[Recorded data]
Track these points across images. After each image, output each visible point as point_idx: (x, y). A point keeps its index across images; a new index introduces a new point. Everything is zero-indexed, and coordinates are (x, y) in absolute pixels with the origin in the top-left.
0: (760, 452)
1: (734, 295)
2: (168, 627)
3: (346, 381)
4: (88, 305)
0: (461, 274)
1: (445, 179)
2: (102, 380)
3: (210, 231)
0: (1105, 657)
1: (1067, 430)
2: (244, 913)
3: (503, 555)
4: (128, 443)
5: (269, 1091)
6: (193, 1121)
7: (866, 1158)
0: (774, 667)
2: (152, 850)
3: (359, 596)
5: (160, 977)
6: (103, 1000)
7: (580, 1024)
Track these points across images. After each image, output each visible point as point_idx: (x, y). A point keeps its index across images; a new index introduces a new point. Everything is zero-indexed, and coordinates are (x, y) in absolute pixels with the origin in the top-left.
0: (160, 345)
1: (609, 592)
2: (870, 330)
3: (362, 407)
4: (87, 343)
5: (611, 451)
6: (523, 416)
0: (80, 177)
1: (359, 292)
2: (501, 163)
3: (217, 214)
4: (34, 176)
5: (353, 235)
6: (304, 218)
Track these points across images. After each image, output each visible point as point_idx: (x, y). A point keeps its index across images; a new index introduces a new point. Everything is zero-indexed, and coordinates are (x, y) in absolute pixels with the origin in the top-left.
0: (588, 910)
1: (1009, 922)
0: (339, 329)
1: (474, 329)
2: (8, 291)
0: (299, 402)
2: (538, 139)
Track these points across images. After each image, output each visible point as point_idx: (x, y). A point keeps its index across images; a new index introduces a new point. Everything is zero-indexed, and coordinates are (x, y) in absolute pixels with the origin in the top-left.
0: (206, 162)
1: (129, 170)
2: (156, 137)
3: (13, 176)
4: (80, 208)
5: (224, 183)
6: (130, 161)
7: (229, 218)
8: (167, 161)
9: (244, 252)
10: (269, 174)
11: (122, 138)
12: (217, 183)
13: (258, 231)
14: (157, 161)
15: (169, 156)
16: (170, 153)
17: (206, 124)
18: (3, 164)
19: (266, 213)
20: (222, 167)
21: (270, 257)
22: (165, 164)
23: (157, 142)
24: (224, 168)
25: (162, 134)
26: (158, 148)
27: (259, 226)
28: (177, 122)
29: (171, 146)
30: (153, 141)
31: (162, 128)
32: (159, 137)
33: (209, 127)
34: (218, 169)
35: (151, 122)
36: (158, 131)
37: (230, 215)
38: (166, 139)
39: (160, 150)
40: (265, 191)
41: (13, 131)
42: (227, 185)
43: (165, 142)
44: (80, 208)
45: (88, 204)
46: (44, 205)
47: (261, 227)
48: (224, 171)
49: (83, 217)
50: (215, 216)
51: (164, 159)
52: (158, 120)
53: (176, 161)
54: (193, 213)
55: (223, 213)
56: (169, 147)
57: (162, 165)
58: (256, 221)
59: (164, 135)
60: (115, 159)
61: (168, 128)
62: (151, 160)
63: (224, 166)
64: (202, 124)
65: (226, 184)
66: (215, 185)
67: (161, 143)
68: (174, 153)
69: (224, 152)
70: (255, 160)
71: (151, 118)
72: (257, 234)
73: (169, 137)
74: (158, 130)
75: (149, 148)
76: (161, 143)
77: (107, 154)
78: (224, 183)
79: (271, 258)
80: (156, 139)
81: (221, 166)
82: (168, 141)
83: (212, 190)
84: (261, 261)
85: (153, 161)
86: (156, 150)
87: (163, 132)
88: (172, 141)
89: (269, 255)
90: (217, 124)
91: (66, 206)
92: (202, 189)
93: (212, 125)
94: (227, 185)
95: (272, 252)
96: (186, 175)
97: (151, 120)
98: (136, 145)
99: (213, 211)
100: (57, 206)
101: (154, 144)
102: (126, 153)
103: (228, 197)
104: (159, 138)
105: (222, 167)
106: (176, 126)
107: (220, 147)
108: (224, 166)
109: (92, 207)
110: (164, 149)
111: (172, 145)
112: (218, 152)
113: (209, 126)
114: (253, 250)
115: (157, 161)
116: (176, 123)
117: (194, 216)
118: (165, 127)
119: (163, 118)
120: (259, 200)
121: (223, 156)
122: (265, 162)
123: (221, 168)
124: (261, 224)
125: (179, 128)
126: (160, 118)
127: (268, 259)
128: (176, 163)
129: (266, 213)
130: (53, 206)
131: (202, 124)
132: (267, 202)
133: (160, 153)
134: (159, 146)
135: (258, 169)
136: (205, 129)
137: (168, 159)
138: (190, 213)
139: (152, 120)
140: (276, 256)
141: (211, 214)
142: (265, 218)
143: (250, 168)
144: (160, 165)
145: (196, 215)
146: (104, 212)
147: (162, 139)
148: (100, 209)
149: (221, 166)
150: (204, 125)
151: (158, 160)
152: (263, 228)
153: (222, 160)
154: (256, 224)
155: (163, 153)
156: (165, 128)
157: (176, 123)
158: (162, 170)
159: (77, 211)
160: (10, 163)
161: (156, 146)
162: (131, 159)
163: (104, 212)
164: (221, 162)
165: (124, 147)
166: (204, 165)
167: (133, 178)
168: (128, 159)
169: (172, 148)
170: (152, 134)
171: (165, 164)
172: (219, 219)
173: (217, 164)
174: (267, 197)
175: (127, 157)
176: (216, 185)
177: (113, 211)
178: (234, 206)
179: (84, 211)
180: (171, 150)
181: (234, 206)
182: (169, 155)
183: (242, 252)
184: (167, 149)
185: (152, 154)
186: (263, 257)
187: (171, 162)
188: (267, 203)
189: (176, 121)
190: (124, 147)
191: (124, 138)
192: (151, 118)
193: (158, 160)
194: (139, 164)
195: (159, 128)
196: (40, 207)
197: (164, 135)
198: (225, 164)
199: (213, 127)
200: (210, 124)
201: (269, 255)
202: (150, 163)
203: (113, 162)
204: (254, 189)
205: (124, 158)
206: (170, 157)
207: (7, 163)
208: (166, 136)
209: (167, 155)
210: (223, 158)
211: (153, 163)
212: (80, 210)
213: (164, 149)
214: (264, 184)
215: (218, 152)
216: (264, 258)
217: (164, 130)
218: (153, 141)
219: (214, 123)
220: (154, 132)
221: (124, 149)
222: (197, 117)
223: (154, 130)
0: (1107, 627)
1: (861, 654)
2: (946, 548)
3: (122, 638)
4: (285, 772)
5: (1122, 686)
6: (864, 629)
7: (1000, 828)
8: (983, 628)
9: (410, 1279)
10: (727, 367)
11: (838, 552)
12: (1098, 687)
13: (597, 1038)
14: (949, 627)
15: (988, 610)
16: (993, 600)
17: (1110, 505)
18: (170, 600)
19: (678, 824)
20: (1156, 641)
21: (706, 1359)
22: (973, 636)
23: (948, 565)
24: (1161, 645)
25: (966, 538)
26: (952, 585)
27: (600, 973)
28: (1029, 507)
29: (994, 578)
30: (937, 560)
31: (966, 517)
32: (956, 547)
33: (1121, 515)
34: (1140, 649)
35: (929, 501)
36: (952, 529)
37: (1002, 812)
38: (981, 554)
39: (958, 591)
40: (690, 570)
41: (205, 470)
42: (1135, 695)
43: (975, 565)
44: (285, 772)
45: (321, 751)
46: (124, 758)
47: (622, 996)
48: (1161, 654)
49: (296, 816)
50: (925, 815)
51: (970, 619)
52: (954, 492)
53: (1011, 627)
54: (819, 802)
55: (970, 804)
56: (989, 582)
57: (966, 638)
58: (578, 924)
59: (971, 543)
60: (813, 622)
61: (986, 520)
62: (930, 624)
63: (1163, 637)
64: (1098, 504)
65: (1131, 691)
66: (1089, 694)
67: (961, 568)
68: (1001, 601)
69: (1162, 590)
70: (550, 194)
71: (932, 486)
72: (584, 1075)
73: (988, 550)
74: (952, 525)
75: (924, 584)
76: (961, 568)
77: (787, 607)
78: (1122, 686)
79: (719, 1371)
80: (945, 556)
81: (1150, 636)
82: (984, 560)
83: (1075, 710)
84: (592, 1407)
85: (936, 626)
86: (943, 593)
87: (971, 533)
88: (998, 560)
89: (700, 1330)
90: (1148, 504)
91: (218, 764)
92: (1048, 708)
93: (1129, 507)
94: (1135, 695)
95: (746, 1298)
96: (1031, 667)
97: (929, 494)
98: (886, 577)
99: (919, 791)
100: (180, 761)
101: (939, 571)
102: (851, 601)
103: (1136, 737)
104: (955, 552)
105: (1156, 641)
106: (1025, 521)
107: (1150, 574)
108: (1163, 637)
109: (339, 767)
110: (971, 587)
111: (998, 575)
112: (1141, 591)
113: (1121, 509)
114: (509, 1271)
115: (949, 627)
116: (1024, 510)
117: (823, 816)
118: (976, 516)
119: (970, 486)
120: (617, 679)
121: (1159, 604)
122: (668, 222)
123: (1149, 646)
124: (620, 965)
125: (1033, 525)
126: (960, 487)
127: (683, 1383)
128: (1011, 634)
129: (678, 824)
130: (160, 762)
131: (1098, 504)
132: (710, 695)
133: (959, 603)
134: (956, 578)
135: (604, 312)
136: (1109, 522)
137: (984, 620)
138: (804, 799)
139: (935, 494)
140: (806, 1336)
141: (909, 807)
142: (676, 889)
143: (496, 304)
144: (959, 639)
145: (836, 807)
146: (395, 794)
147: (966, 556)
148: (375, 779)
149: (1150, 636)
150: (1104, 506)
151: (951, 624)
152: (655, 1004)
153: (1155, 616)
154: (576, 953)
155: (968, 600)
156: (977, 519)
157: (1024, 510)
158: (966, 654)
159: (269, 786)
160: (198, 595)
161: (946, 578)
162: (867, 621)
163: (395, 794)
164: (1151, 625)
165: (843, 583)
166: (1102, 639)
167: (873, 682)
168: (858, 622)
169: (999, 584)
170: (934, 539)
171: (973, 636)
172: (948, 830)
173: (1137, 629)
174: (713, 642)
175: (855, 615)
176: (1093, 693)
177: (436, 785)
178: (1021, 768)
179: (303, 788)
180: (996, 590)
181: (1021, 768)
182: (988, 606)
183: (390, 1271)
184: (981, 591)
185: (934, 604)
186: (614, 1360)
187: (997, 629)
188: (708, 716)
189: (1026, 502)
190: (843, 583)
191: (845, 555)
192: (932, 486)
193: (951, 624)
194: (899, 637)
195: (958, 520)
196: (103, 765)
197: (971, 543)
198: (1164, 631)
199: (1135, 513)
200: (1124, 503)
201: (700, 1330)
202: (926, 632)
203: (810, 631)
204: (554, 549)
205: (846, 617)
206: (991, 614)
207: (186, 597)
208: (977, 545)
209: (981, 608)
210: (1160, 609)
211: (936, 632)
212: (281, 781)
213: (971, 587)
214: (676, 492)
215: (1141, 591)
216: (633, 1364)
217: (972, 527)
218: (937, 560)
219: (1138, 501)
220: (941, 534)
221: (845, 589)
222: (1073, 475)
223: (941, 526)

**TASK REQUIREMENTS:**
Turn the material, from its first line through the line containing "7: (580, 1024)", into a numbered list, leaving out any blank lines.

**WRITTEN REPLY:**
1. Track these points across images. After each image, output each visible point as point_idx: (x, y). A point keeps its index across images; a new index introduces a new point. Everything is zero-indexed, and coordinates are (x, y) in absolute pixels with the origin in the top-left.
2. 0: (760, 452)
3. 1: (734, 295)
4. 2: (168, 627)
5. 3: (346, 381)
6. 4: (88, 305)
7. 0: (461, 274)
8. 1: (445, 179)
9. 2: (102, 380)
10. 3: (210, 231)
11. 0: (1105, 657)
12. 1: (1067, 430)
13. 2: (244, 913)
14. 3: (503, 555)
15. 4: (128, 443)
16. 5: (269, 1091)
17. 6: (193, 1121)
18. 7: (866, 1158)
19. 0: (774, 667)
20. 2: (152, 850)
21. 3: (359, 596)
22. 5: (160, 977)
23. 6: (103, 1000)
24. 7: (580, 1024)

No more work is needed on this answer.